Print, please, exactly the lines from the one with "(433, 285) = (386, 308): green" through the final line of the data below, with both ends included and the pictures left out.

+ + + +

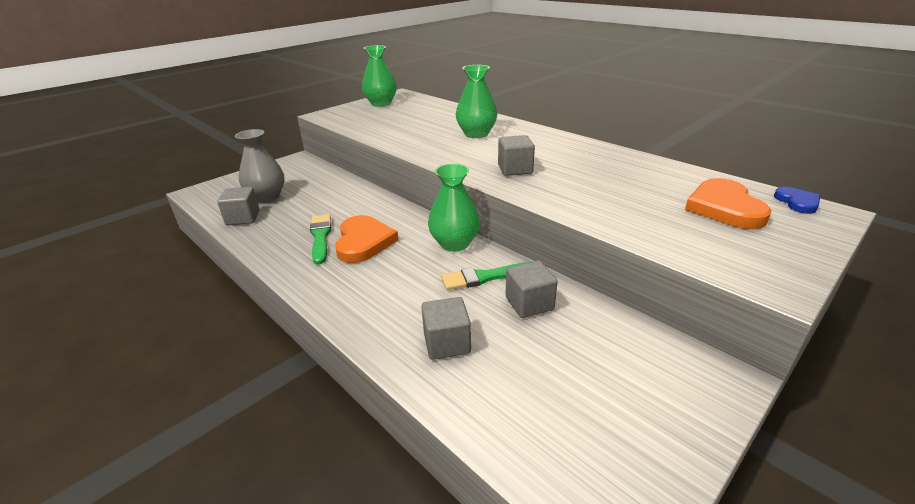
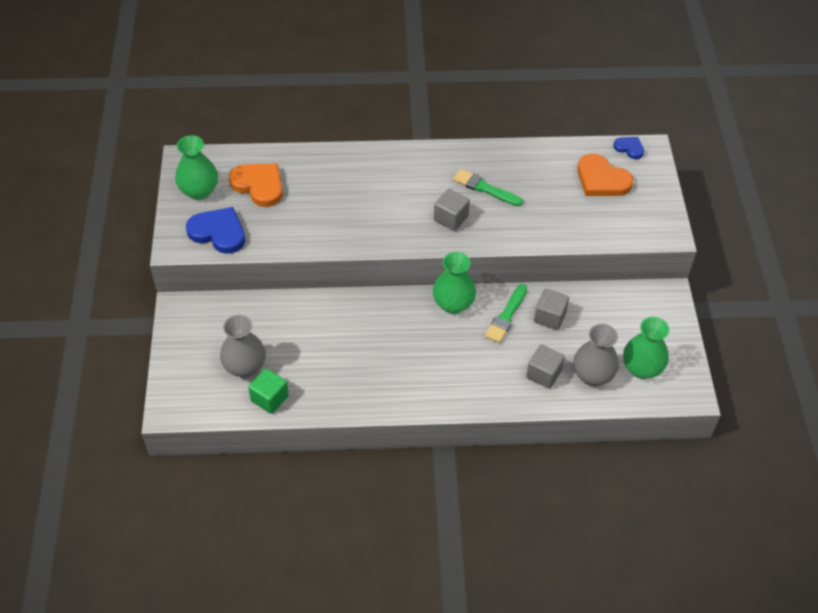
camera: 50 degrees left, 20 degrees up
(243, 218) = (269, 398): grey cube -> green cube
(320, 237) = (360, 367): green brush -> green brush (484, 188)
(354, 118) = (218, 232): none -> blue heart
(363, 242) = (395, 348): orange heart -> orange heart (259, 185)
(476, 134) = (363, 188): green vase -> green vase (641, 368)
(499, 386) = (592, 375): none -> grey vase

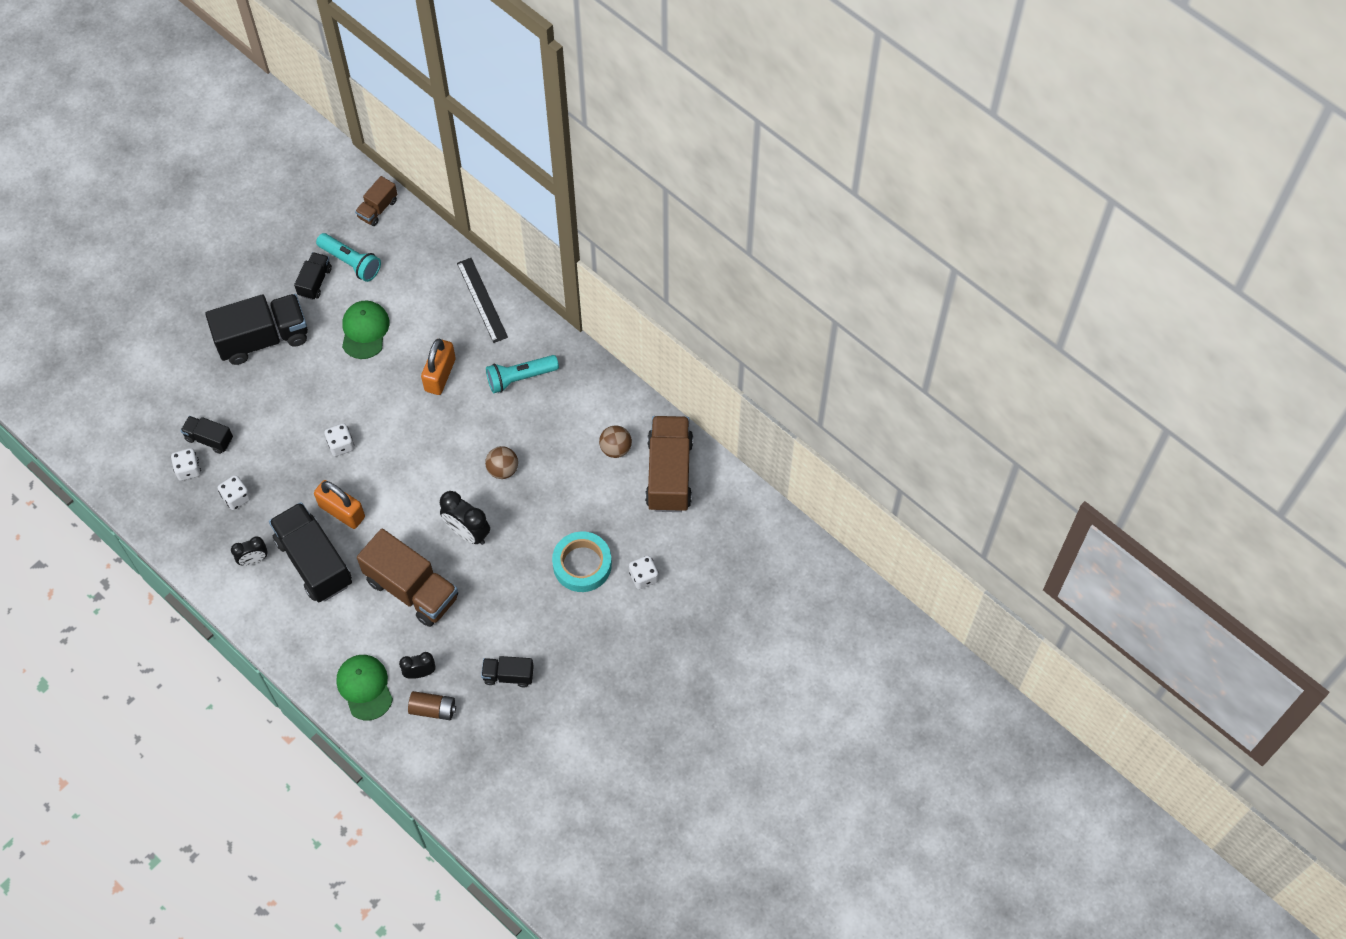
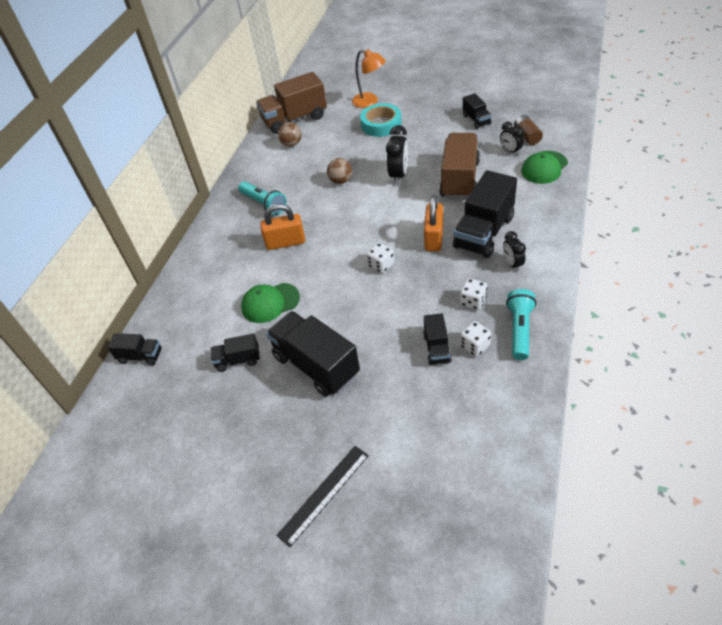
camera: 110 degrees left, 15 degrees down
(253, 560) = (512, 264): black clock -> black clock turned 150 degrees counterclockwise
(351, 262) = (206, 346): turquoise flashlight -> turquoise flashlight (520, 330)
(377, 209) = (141, 356): brown truck -> black truck
(482, 300) = (206, 251): black ruler -> black ruler (324, 494)
(643, 577) = (370, 102): white dice -> orange lamp

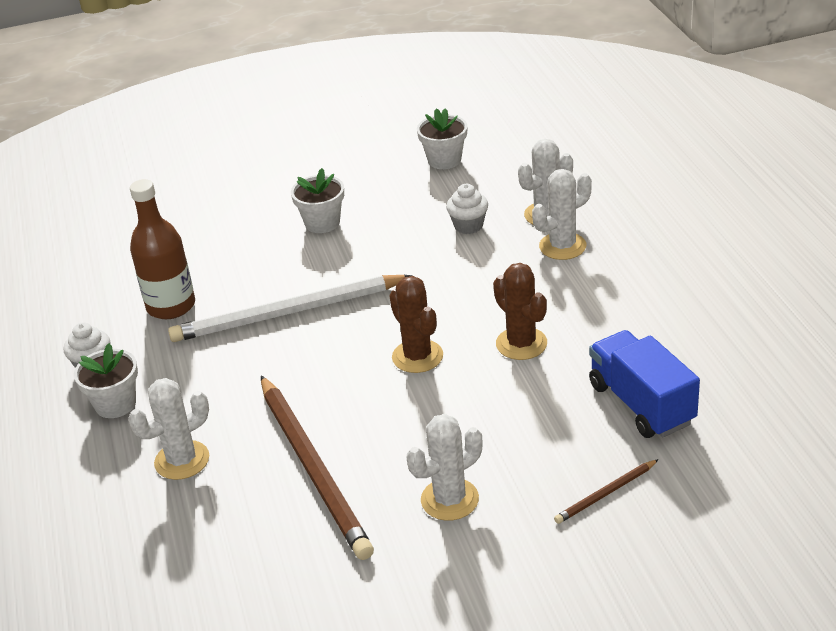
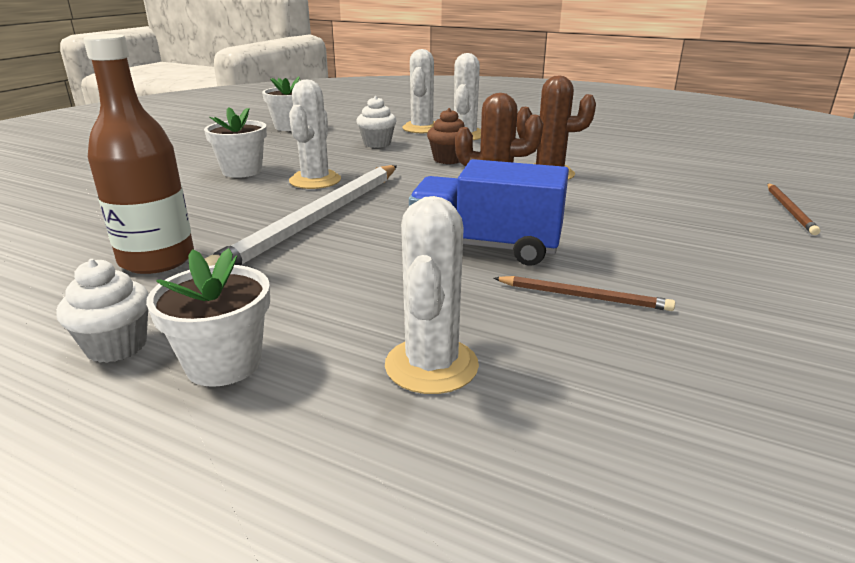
camera: 50 degrees left, 10 degrees down
(313, 469) = (584, 297): brown pencil -> brown pencil, size x0.45
(449, 499) = (728, 259): white cactus -> white cactus (315, 180)
(482, 281) = (448, 159): none -> brown cupcake
(641, 404) = (686, 171): blue truck -> blue truck (485, 247)

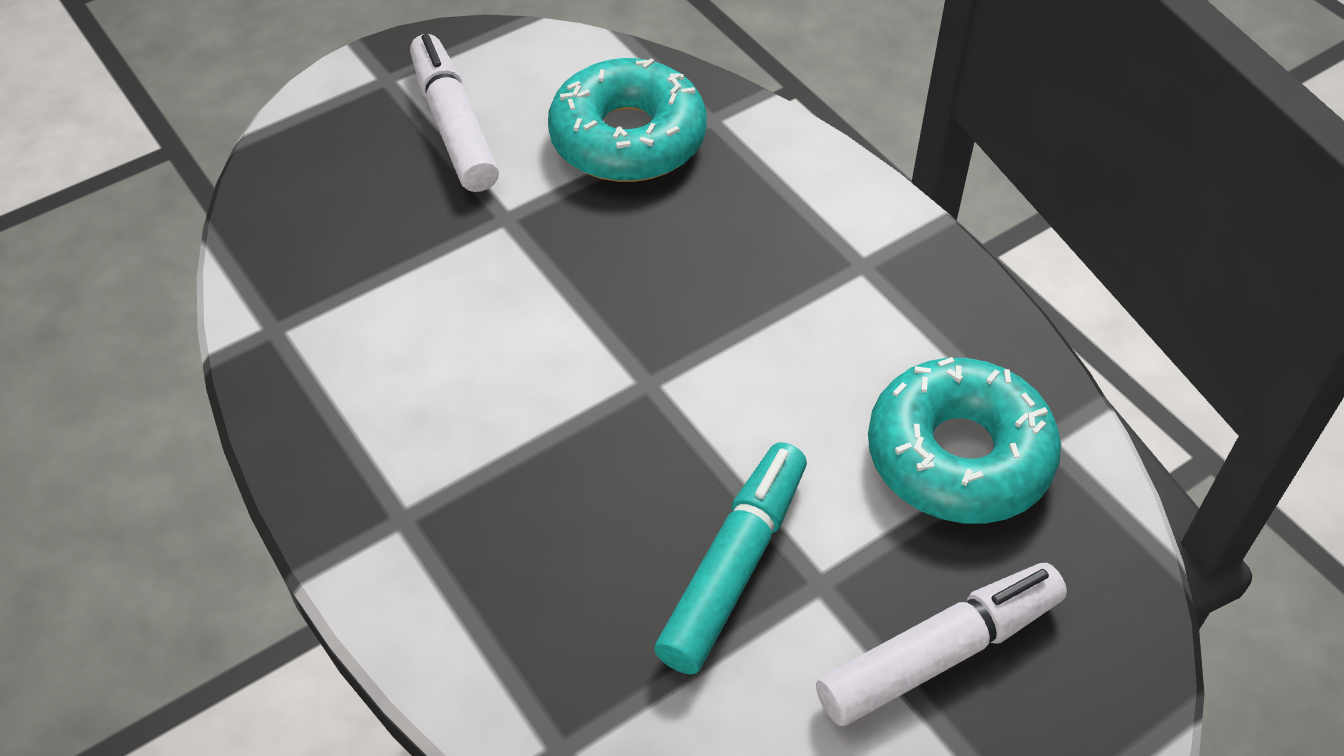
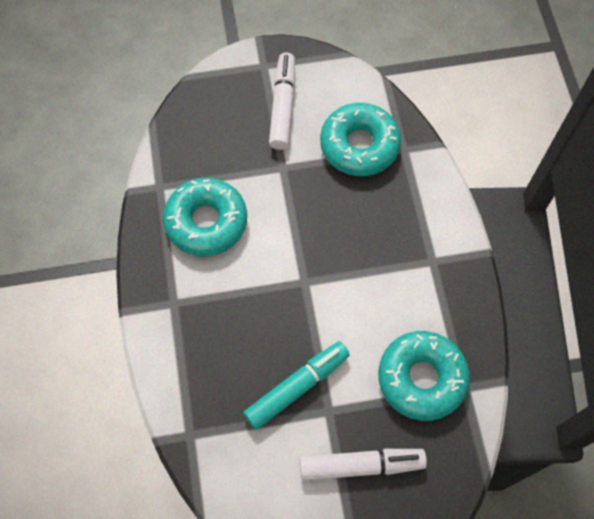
camera: 25 degrees right, 15 degrees up
(399, 353) = (206, 222): none -> turquoise donut

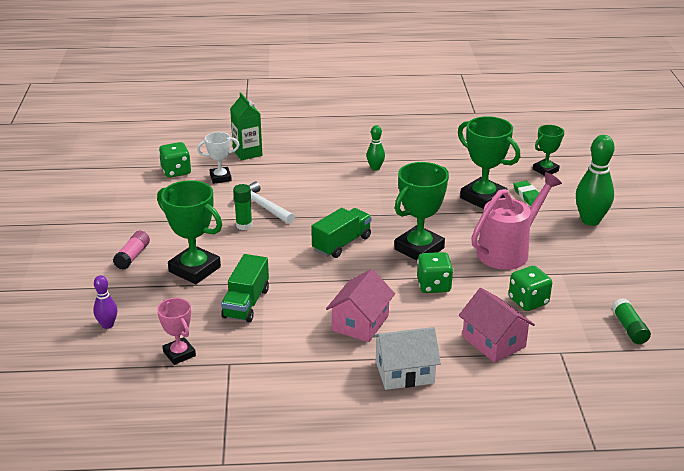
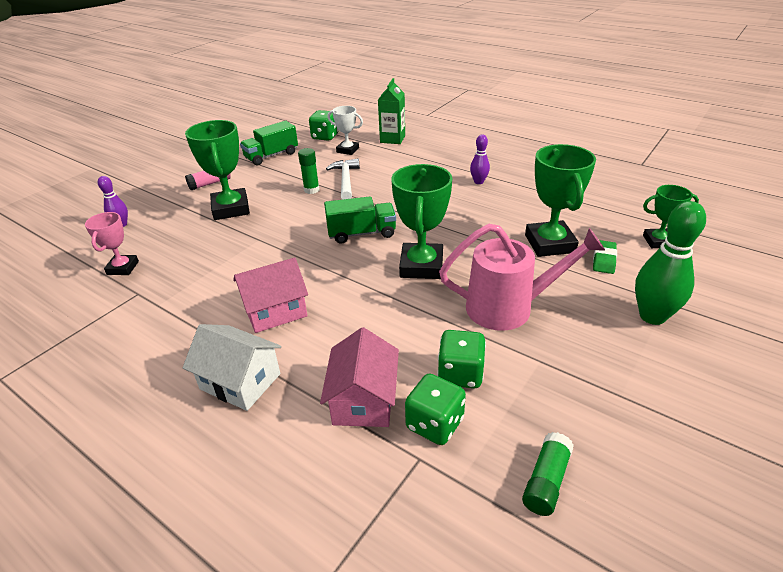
camera: 40 degrees right, 5 degrees up
(246, 303) = (222, 250): green truck -> green truck (271, 156)
(375, 168) = (478, 182): green bowling pin -> purple bowling pin
(419, 249) = (421, 266): green trophy -> green trophy turned 75 degrees counterclockwise
(433, 285) = (386, 308): green dice -> green dice (434, 424)

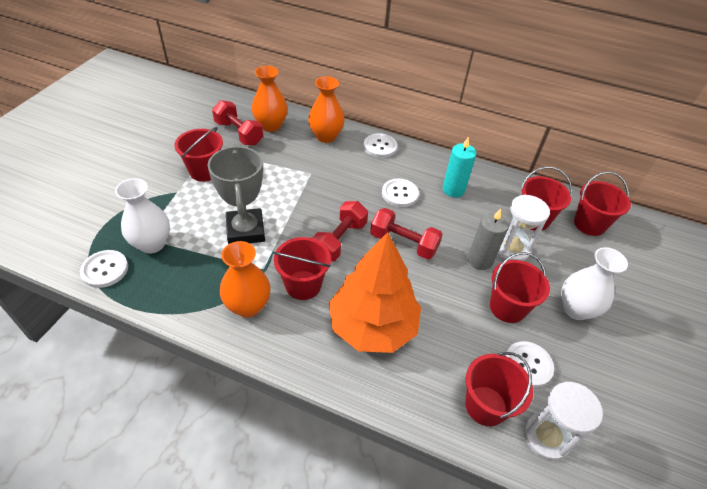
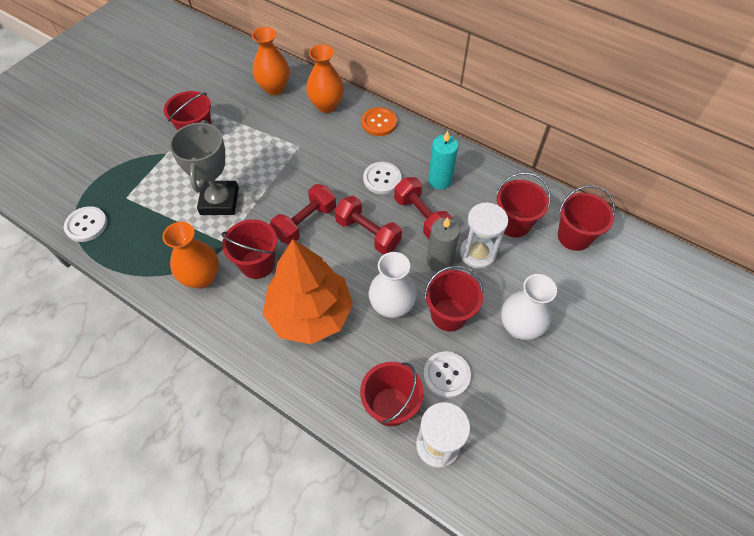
camera: 15 degrees right, 10 degrees up
(152, 244) = (132, 204): white vase -> white vase (391, 306)
(239, 133) = (240, 94): red dumbbell -> red dumbbell (421, 217)
(380, 147) = (379, 122): white button -> orange button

+ + + +

→ Your solution
(433, 285) = (386, 308): green dice -> green dice (434, 424)

camera: 15 degrees right, 10 degrees up
(152, 244) = (132, 204): white vase -> white vase (391, 306)
(239, 133) = (240, 94): red dumbbell -> red dumbbell (421, 217)
(380, 147) = (379, 122): white button -> orange button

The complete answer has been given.